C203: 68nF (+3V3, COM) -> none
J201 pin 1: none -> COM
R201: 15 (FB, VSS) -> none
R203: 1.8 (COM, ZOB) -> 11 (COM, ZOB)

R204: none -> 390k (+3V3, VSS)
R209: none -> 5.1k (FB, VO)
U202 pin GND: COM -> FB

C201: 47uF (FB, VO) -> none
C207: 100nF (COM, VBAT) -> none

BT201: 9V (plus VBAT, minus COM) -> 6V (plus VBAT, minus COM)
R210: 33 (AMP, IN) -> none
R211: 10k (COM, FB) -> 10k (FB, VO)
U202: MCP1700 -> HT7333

==

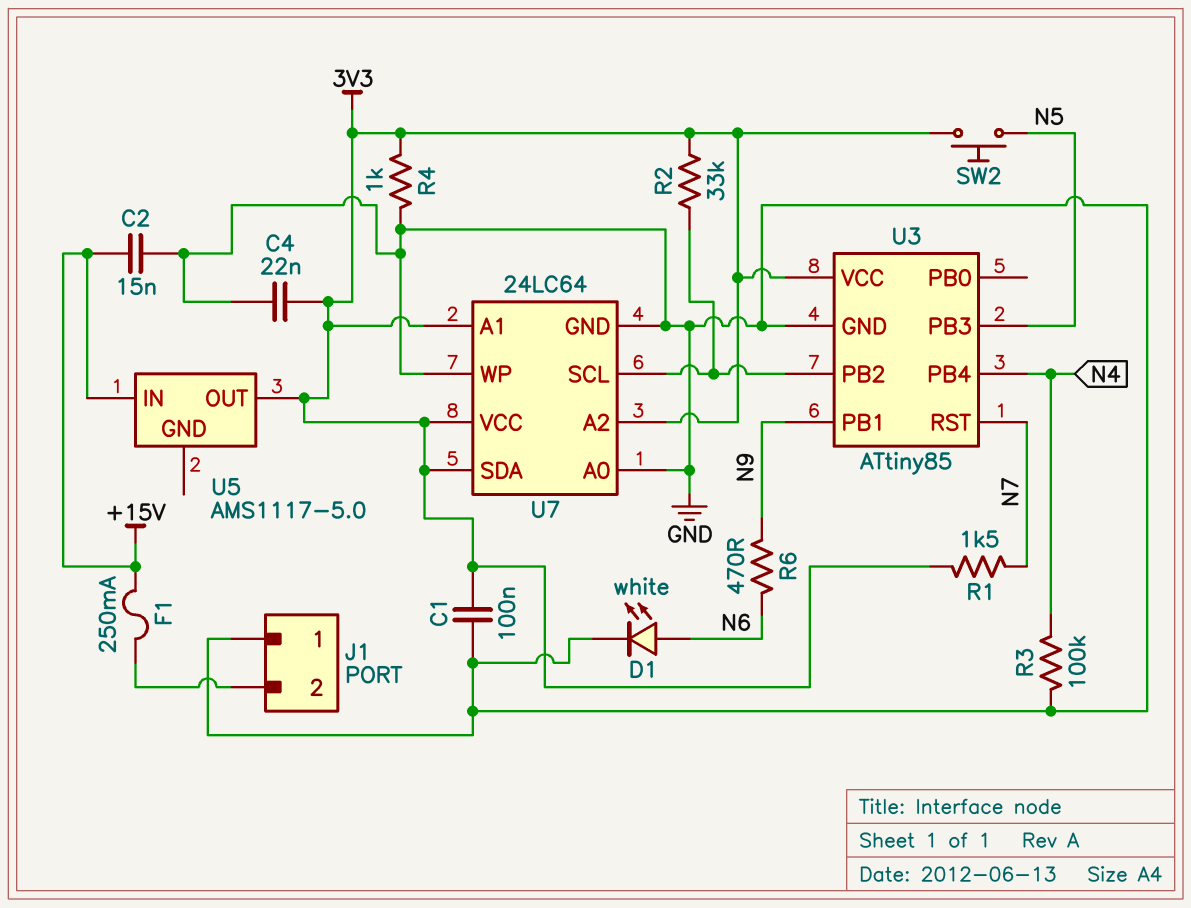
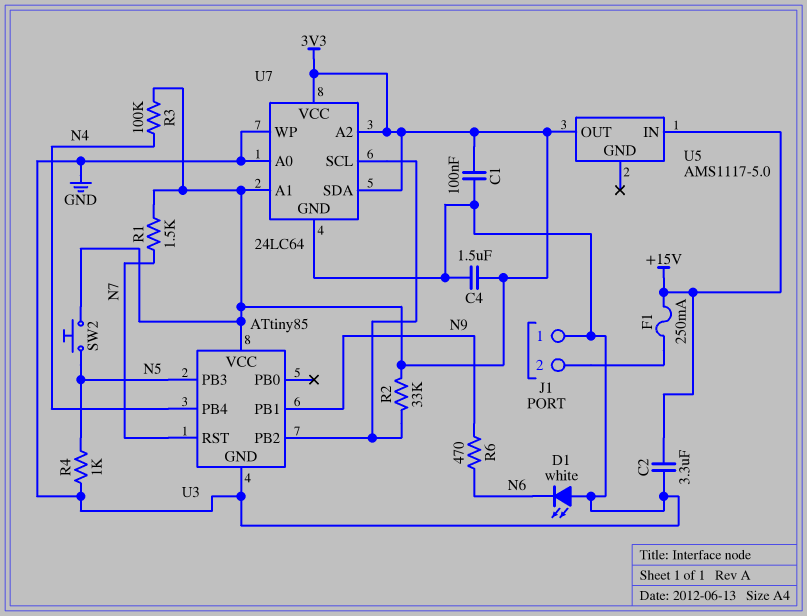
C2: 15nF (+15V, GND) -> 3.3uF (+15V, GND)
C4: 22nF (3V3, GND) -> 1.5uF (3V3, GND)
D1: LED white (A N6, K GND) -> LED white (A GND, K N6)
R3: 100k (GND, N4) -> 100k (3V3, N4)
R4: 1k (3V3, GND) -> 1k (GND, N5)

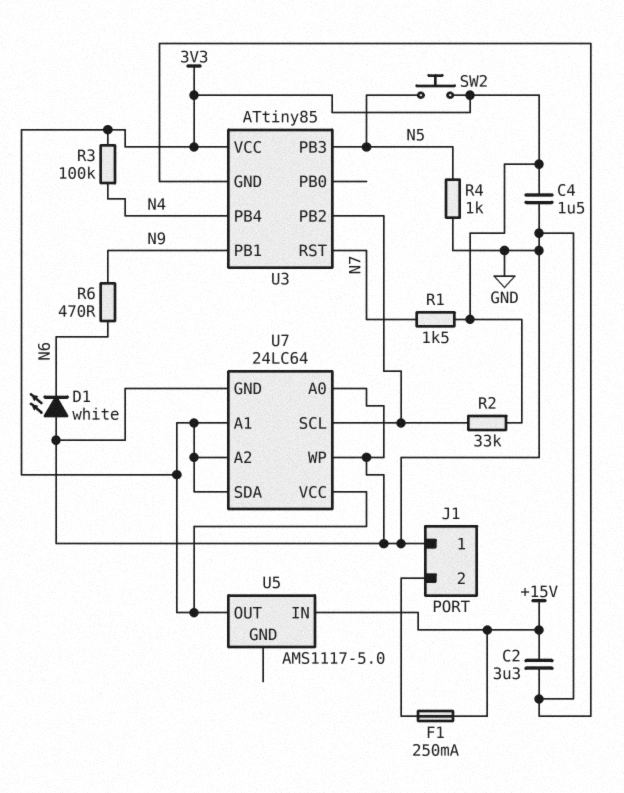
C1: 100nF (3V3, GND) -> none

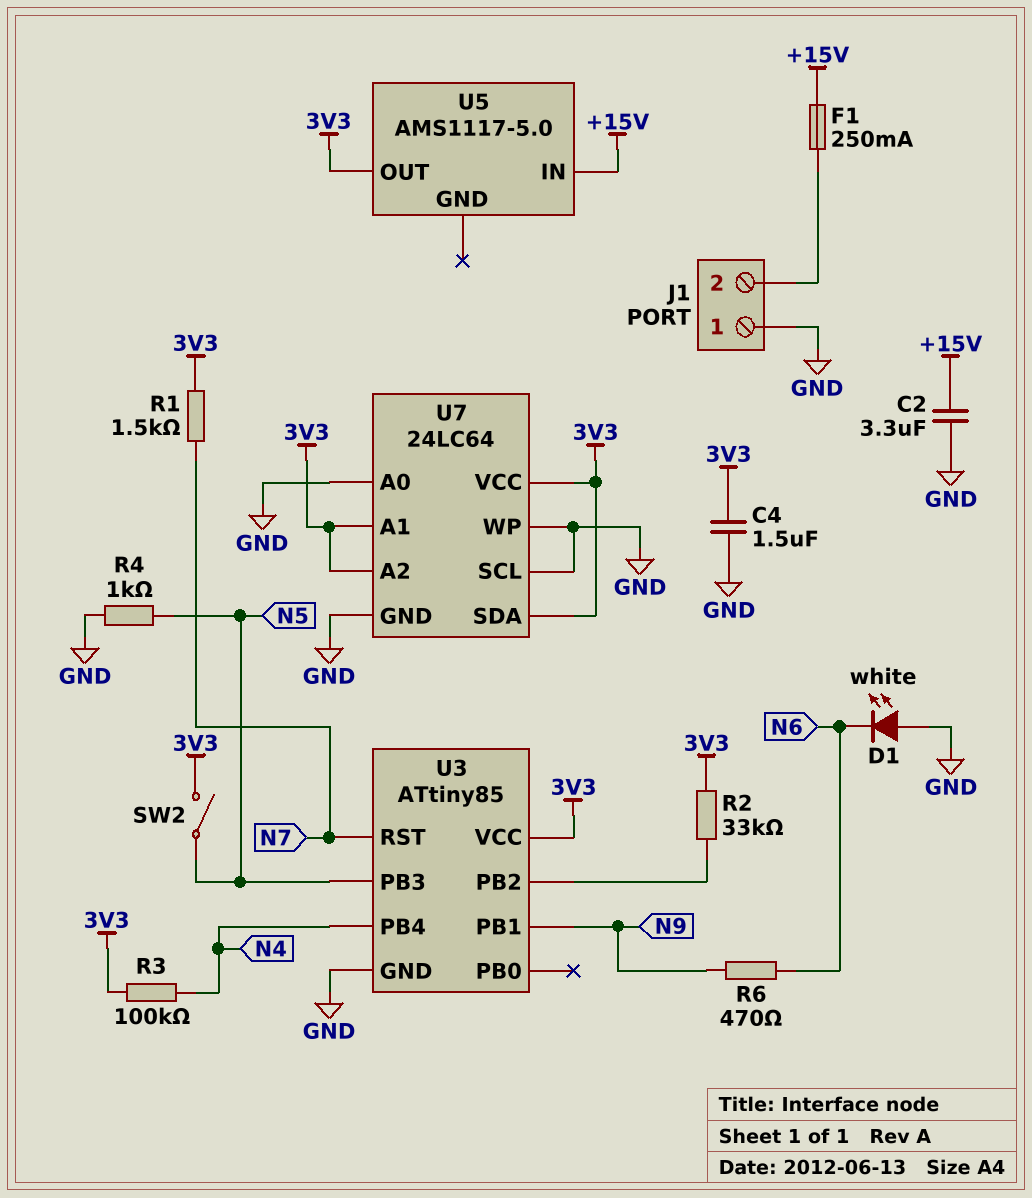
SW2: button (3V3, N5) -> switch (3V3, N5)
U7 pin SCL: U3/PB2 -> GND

**WORK ITEM:**
The range runs from the line with "C207: 100nF (COM, VBAT) -> none" up to and including the line with "U202: MCP1700 -> HT7333" in the listing above; please write out exactly those lines and nothing more.

**RESULT FOR THIS EXERCISE:**
C207: 100nF (COM, VBAT) -> none

BT201: 9V (plus VBAT, minus COM) -> 6V (plus VBAT, minus COM)
R210: 33 (AMP, IN) -> none
R211: 10k (COM, FB) -> 10k (FB, VO)
U202: MCP1700 -> HT7333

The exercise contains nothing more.